> **Brief**:
Your answer must be an exact copy of the listing, with the images left out.

-------- Recorded data

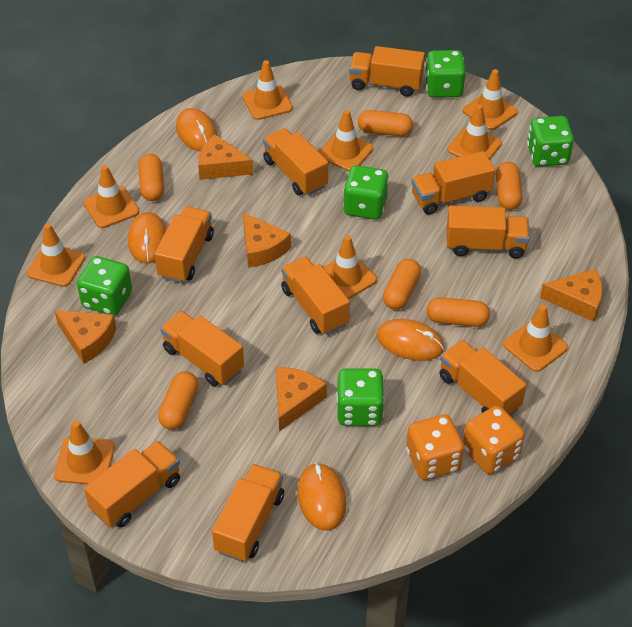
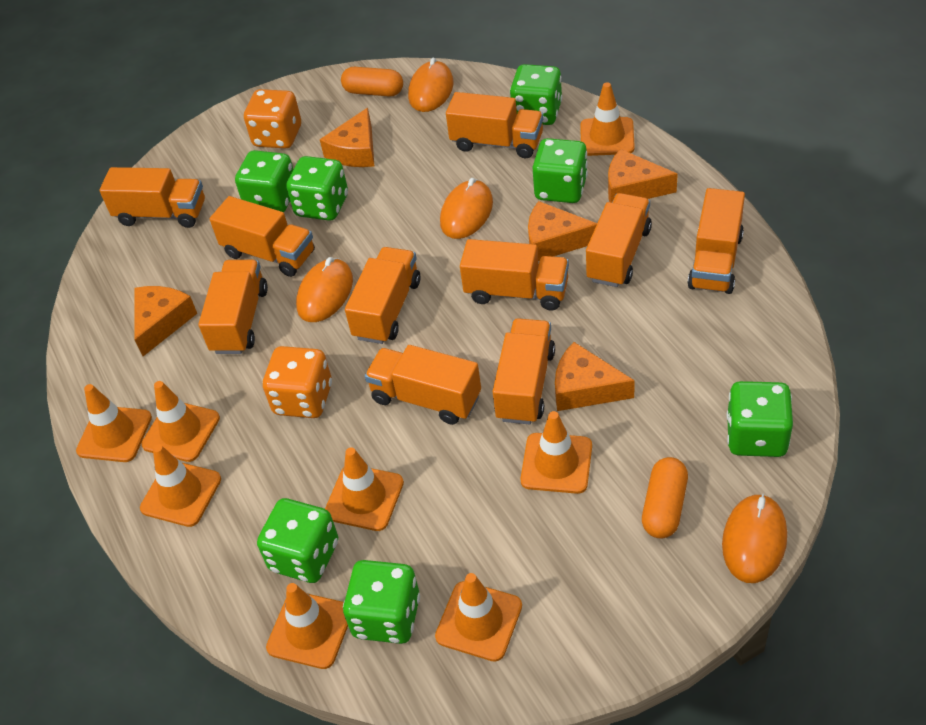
green dice: 5 -> 7
orange capsule: 6 -> 2
orange traffic cone: 9 -> 8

----------------

> **Result of this task**:
green dice: 5 -> 7
orange capsule: 6 -> 2
orange traffic cone: 9 -> 8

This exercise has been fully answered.